▶ [EXERCISE INSTRUCTIONS]: The required result is each line of the entries below containing the string "slope".

▶ [GIVEN DATA]:
----------------------------------------
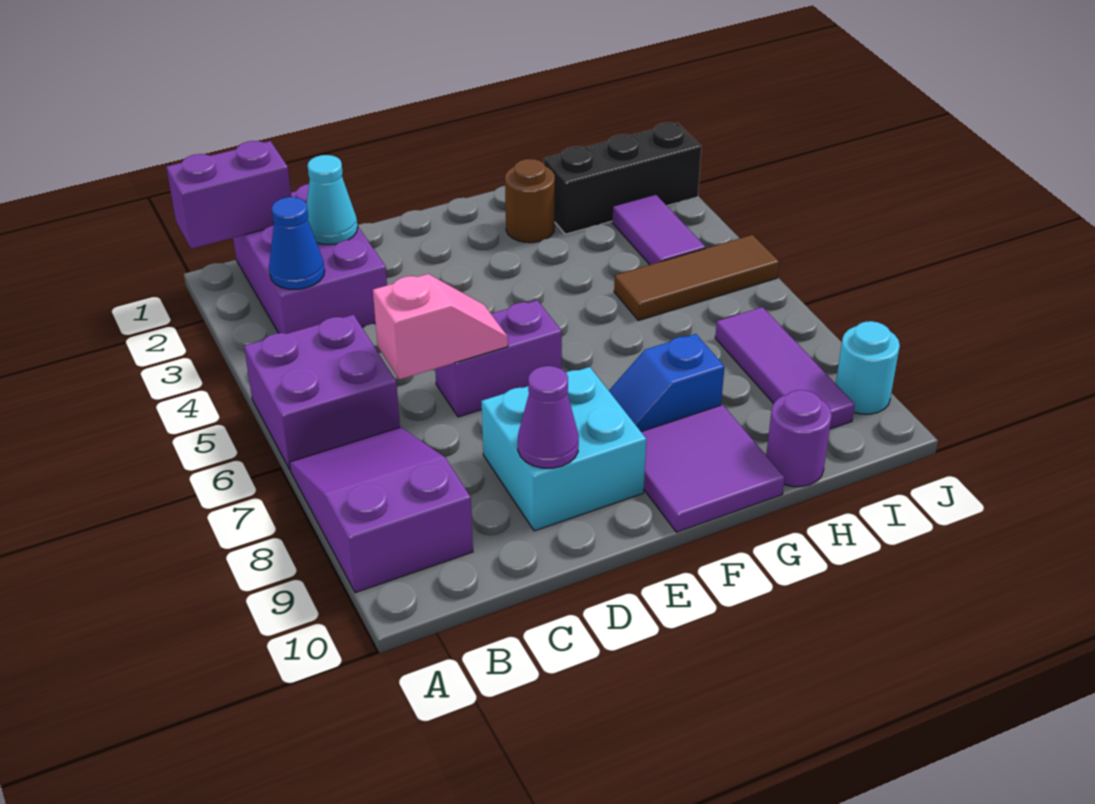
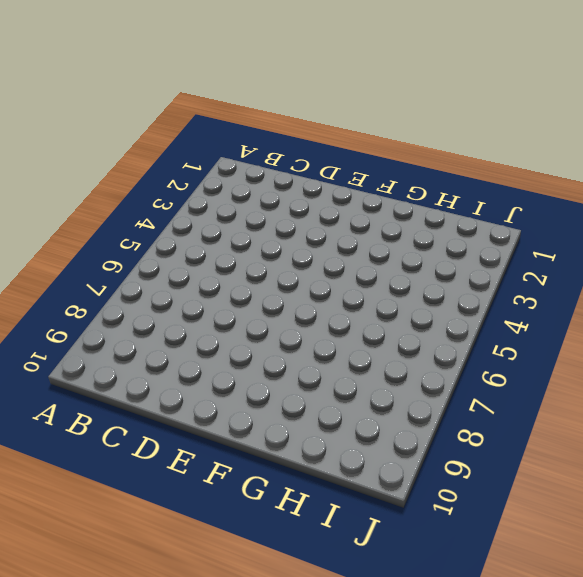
none -> purple brick A5:B6 level 1
none -> purple slope A7:B9 level 1 top 9
none -> purple brick B1:C3 level 1

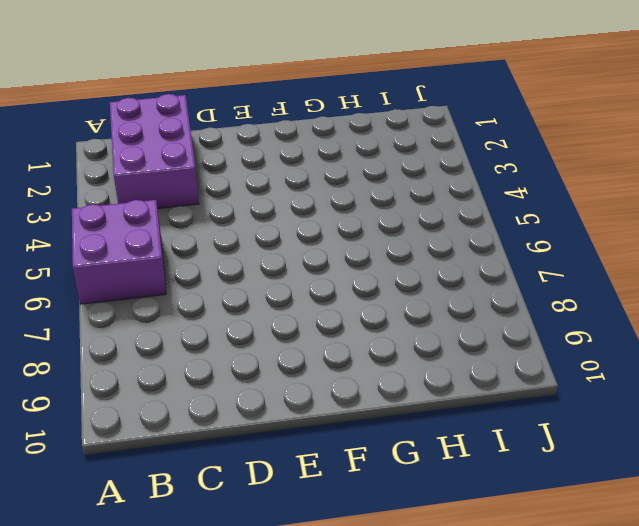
none -> purple slope A7:B9 level 1 top 9
none -> purple brick D6:E6 level 1
none -> cyan brick D8:E9 level 1

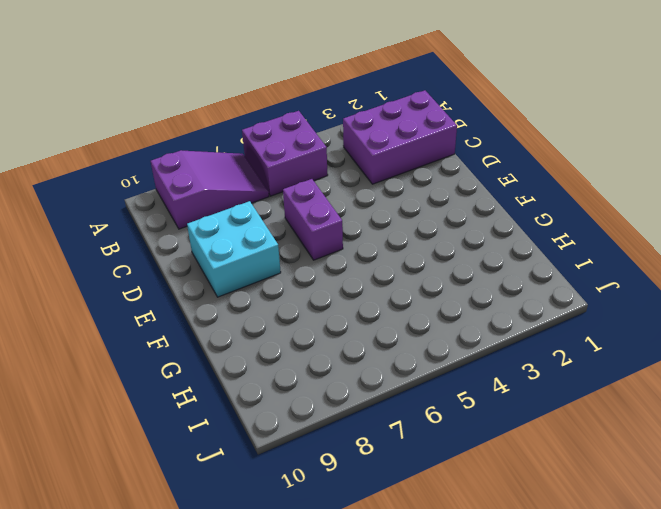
none -> blue slope F8:G8 level 1 top G
none -> purple tile F9:G10 level 1
none -> brown round brick G2 level 1

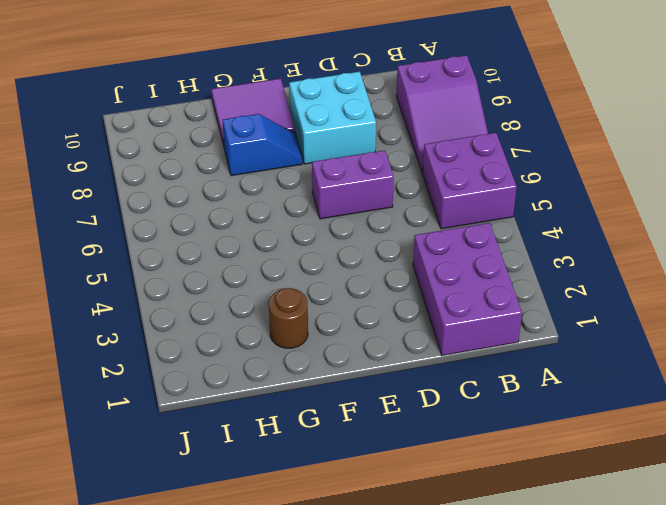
none -> black brick H2:J2 level 1
none -> brown tile H5:J5 level 1
none -> purple round brick H10 level 1

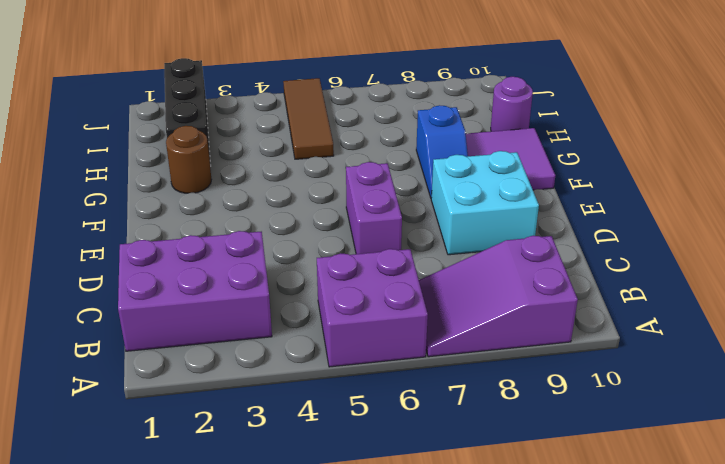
none -> purple tile I3:I4 level 1
none -> purple tile I7:I9 level 1
none -> cyan round brick J9 level 1

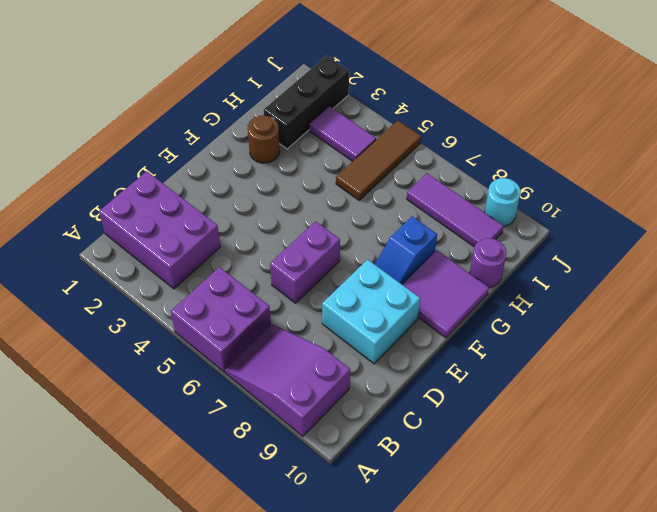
none -> purple brick A1:B1 level 2
none -> blue cone B3 level 2
none -> cyan cone C2 level 2

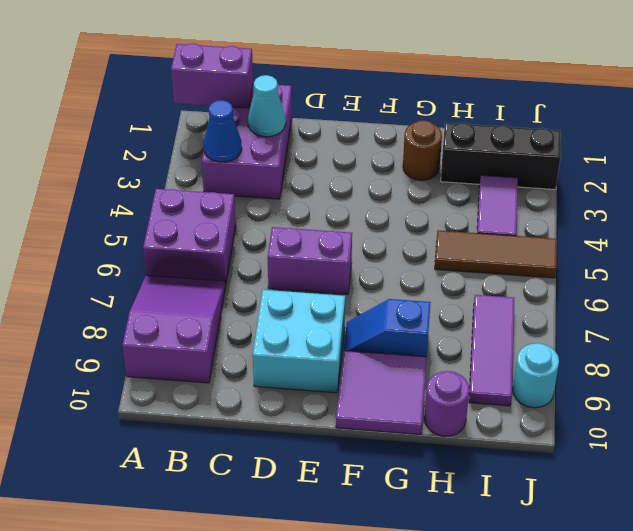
none -> pink slope C6:D6 level 2 top C
none -> purple cone D9 level 2

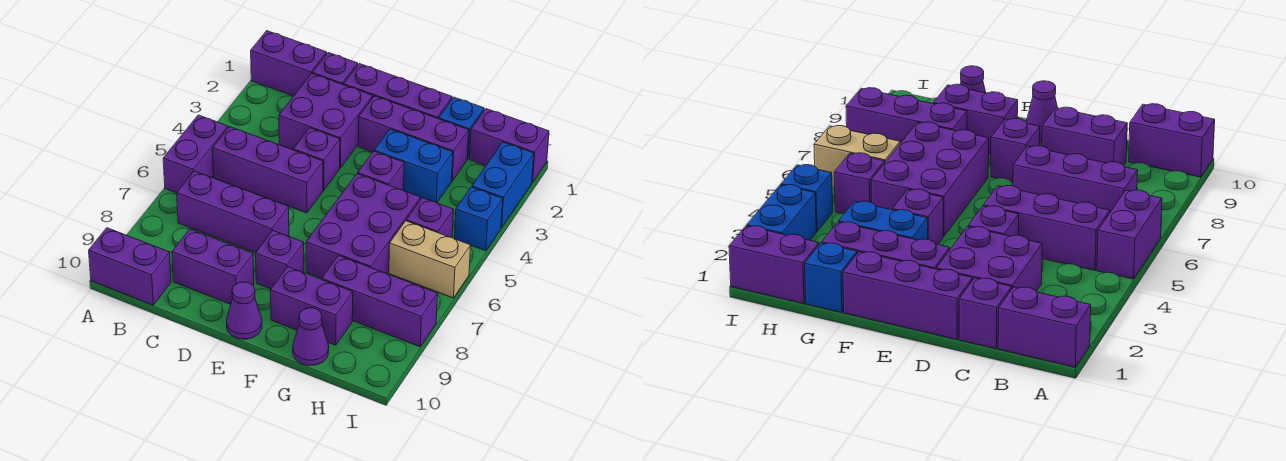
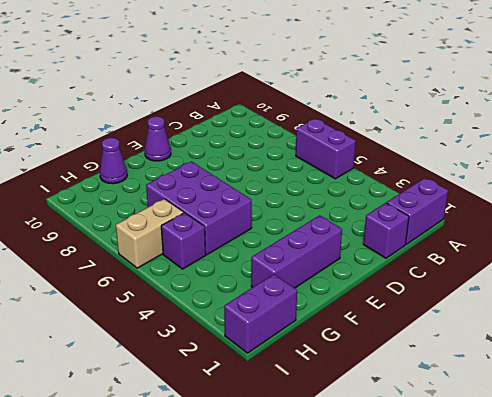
none -> purple brick A10:B10 level 1
none -> purple brick B5:D5 level 1
none -> purple brick B7:D7 level 1

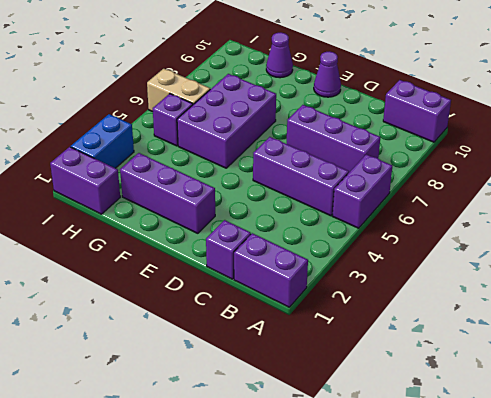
none -> purple brick C2:D3 level 1
none -> purple brick C9:D9 level 1
none -> purple brick D1:F1 level 1

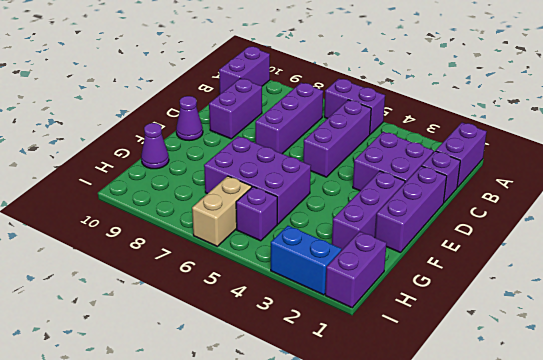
none -> purple brick D4 level 1
none -> purple brick E8 level 1
none -> blue brick F3:G3 level 1

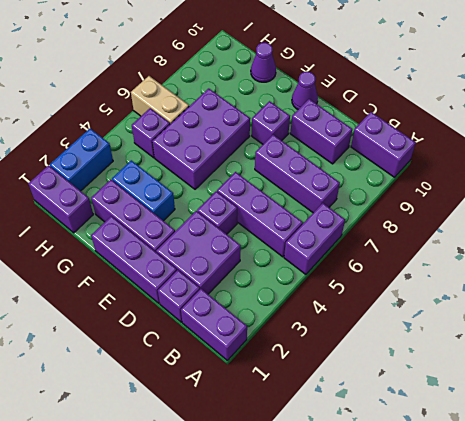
none -> purple brick F4 level 1
none -> purple brick F9:G9 level 1
none -> blue brick G1 level 1

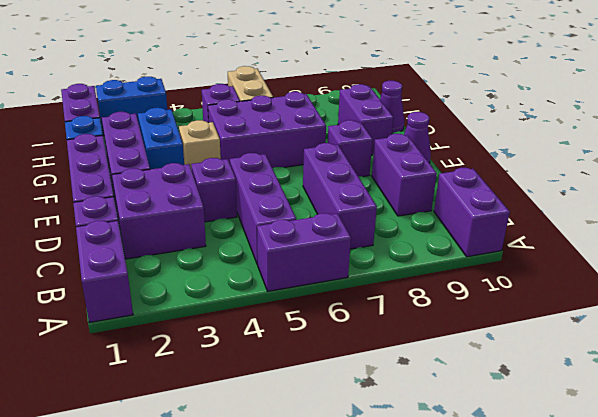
tan brick F4 level 1 -> purple brick F4 level 1
none -> purple brick G8:I8 level 1
none -> blue brick I4 level 1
----------------------------------------
▶ [RESPONSE AREA]:
none -> purple slope A7:B9 level 1 top 9
none -> purple slope A7:B9 level 1 top 9
none -> blue slope F8:G8 level 1 top G
none -> pink slope C6:D6 level 2 top C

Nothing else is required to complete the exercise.